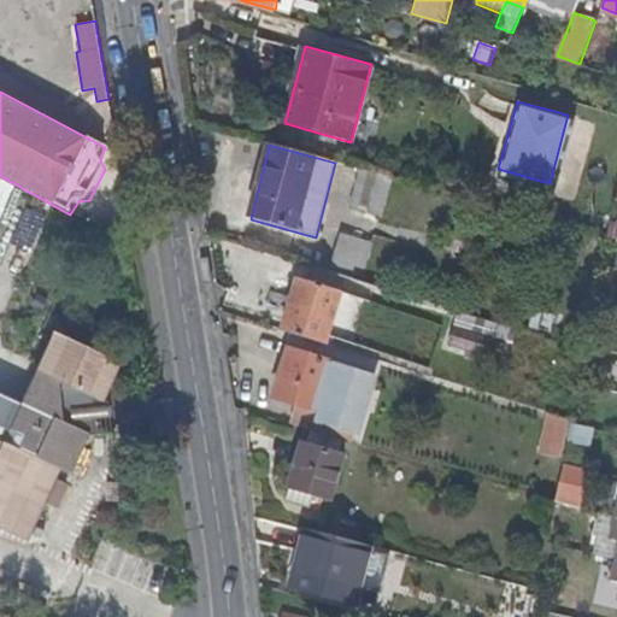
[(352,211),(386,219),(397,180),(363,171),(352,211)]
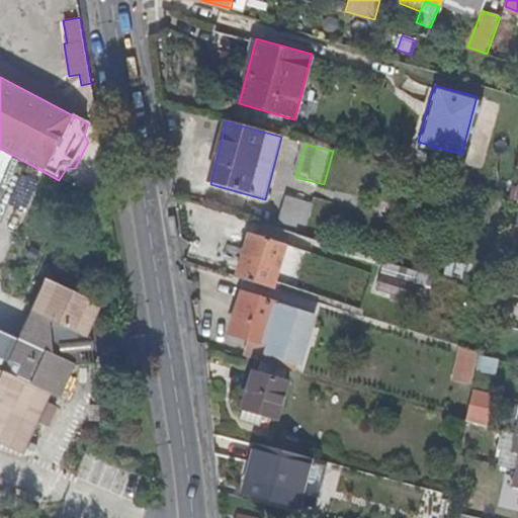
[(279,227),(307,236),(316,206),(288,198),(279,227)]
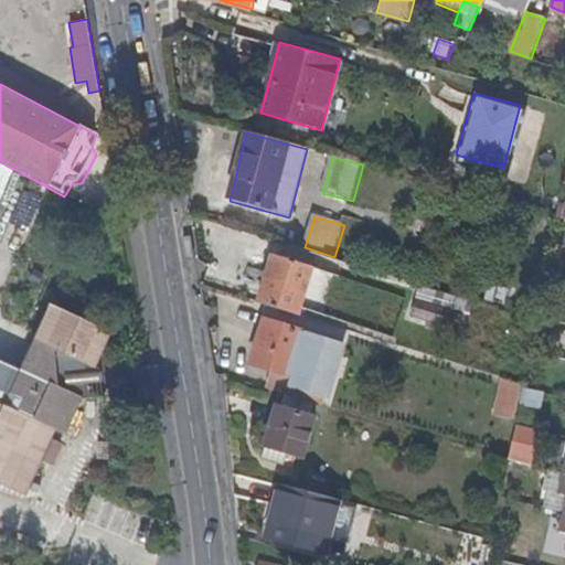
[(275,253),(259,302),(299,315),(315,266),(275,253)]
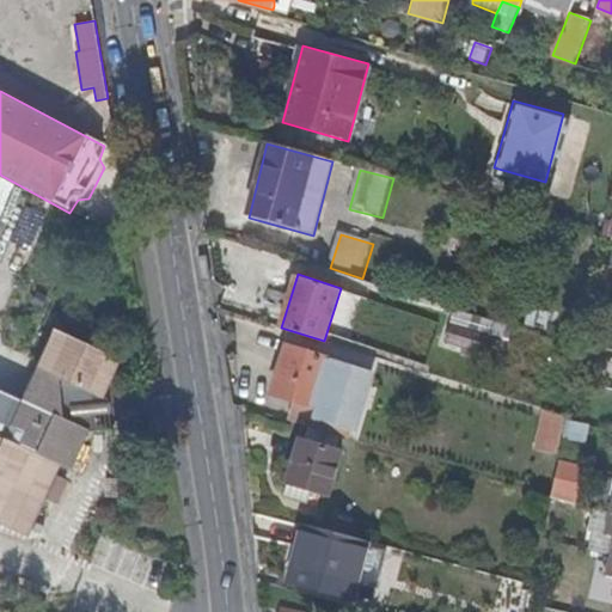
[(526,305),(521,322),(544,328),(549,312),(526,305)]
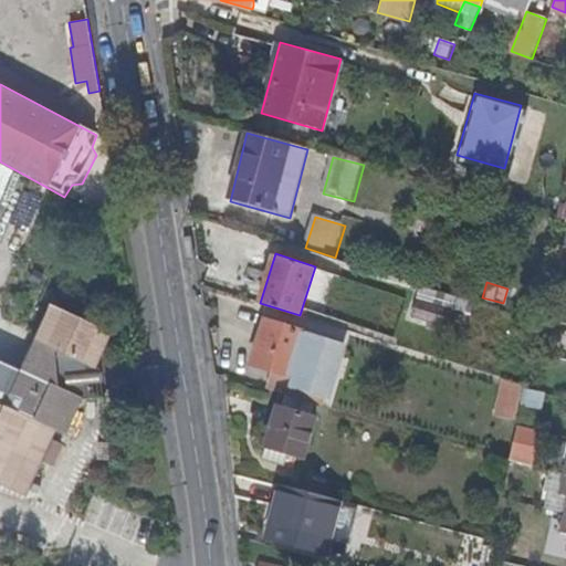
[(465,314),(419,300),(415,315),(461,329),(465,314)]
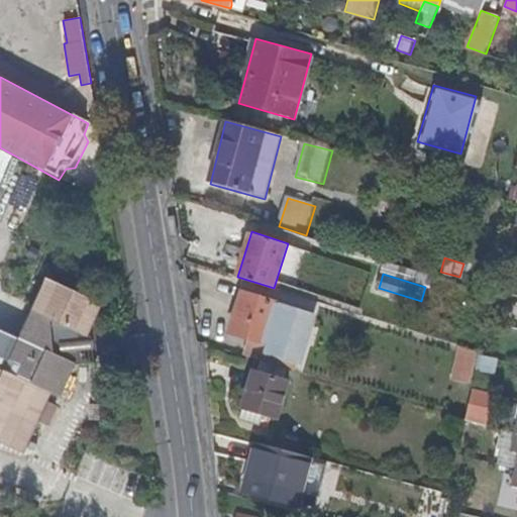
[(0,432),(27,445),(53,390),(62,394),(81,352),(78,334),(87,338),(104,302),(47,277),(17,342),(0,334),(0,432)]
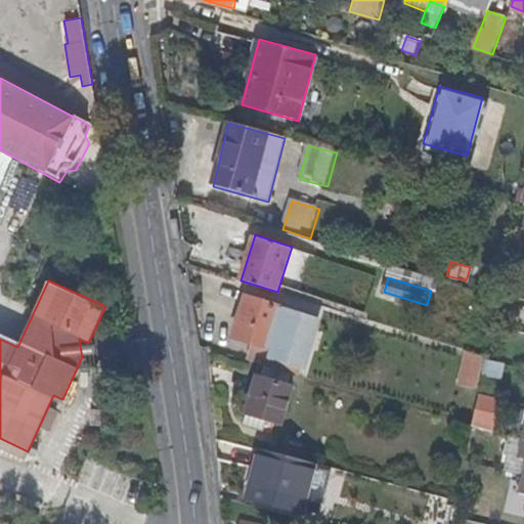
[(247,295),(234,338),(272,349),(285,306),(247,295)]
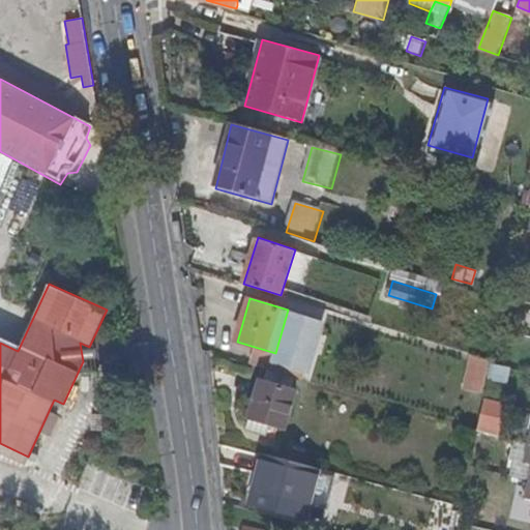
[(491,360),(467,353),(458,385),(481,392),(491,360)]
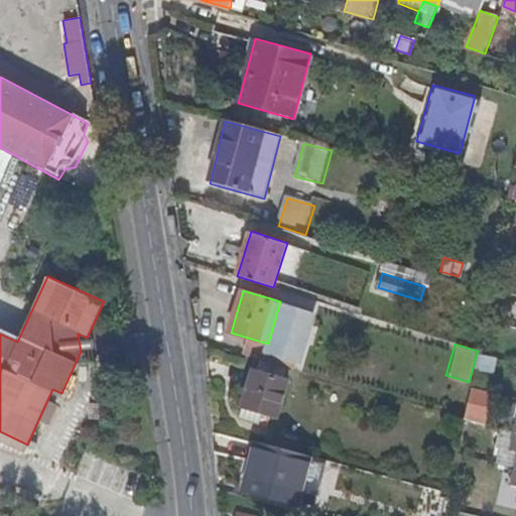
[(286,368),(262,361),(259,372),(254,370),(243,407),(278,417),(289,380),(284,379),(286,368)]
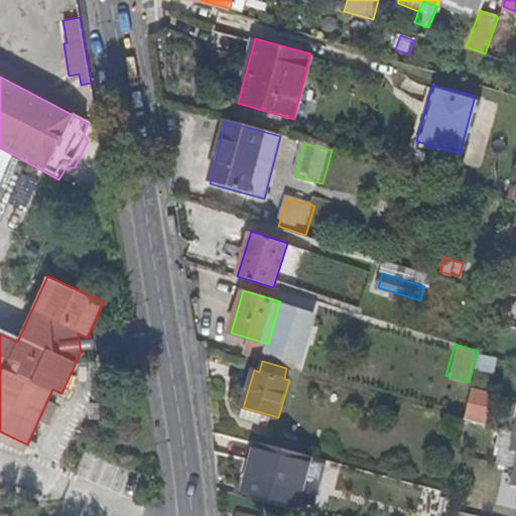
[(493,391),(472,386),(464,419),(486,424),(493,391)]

* * *

Retype each line of the listing above word for word. Exclude the pictures.

[(352,211),(386,219),(397,180),(363,171),(352,211)]
[(279,227),(307,236),(316,206),(288,198),(279,227)]
[(275,253),(259,302),(299,315),(315,266),(275,253)]
[(526,305),(521,322),(544,328),(549,312),(526,305)]
[(465,314),(419,300),(415,315),(461,329),(465,314)]
[(0,432),(27,445),(53,390),(62,394),(81,352),(78,334),(87,338),(104,302),(47,277),(17,342),(0,334),(0,432)]
[(247,295),(234,338),(272,349),(285,306),(247,295)]
[(491,360),(467,353),(458,385),(481,392),(491,360)]
[(286,368),(262,361),(259,372),(254,370),(243,407),(278,417),(289,380),(284,379),(286,368)]
[(493,391),(472,386),(464,419),(486,424),(493,391)]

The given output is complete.